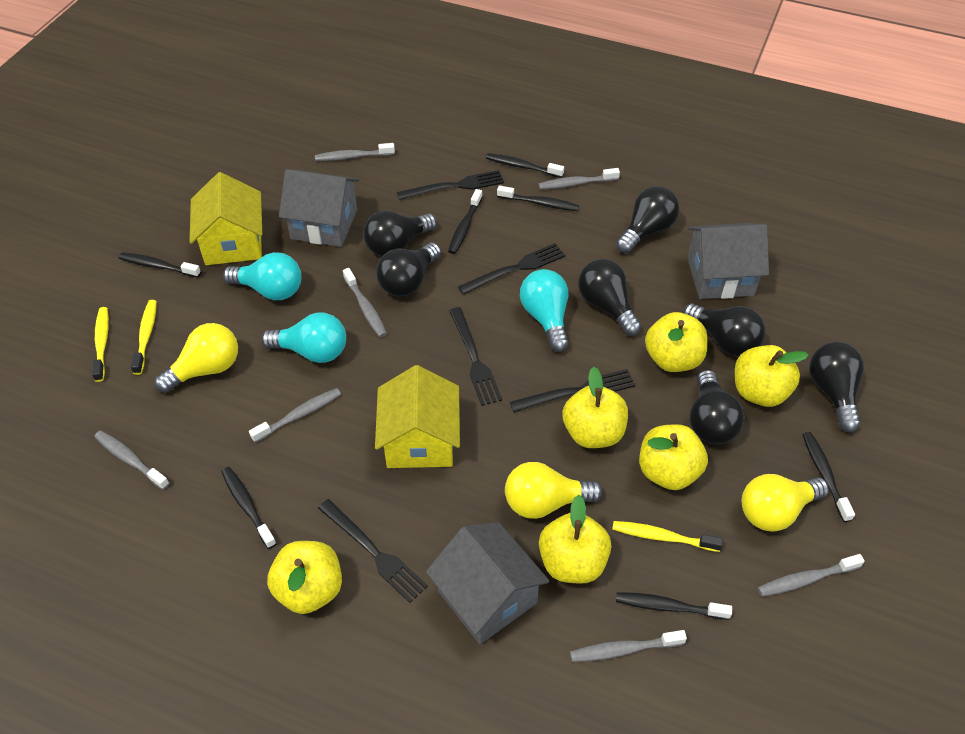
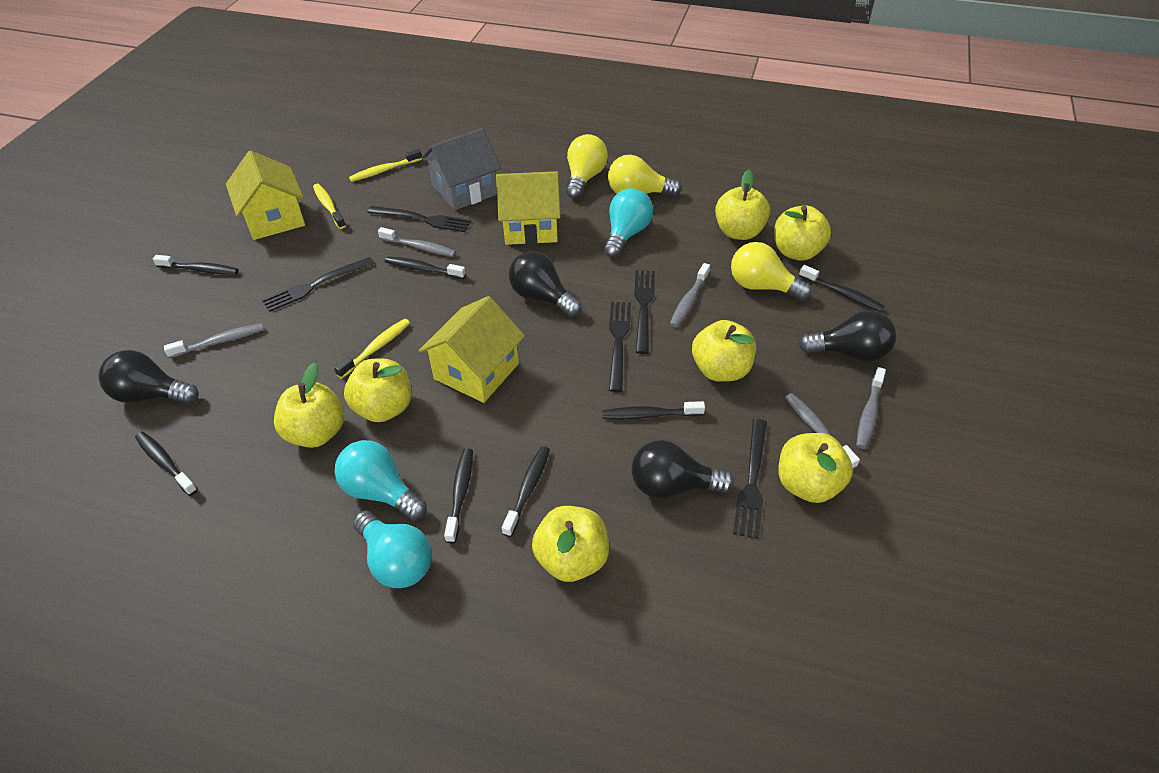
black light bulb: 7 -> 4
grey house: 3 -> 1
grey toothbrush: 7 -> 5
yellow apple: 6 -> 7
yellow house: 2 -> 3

# # #

* _The problem_: Repeat, exactly as they stand, the line that contains "grey house: 3 -> 1" and all the lines after it in the data above.

* _Task answer_:
grey house: 3 -> 1
grey toothbrush: 7 -> 5
yellow apple: 6 -> 7
yellow house: 2 -> 3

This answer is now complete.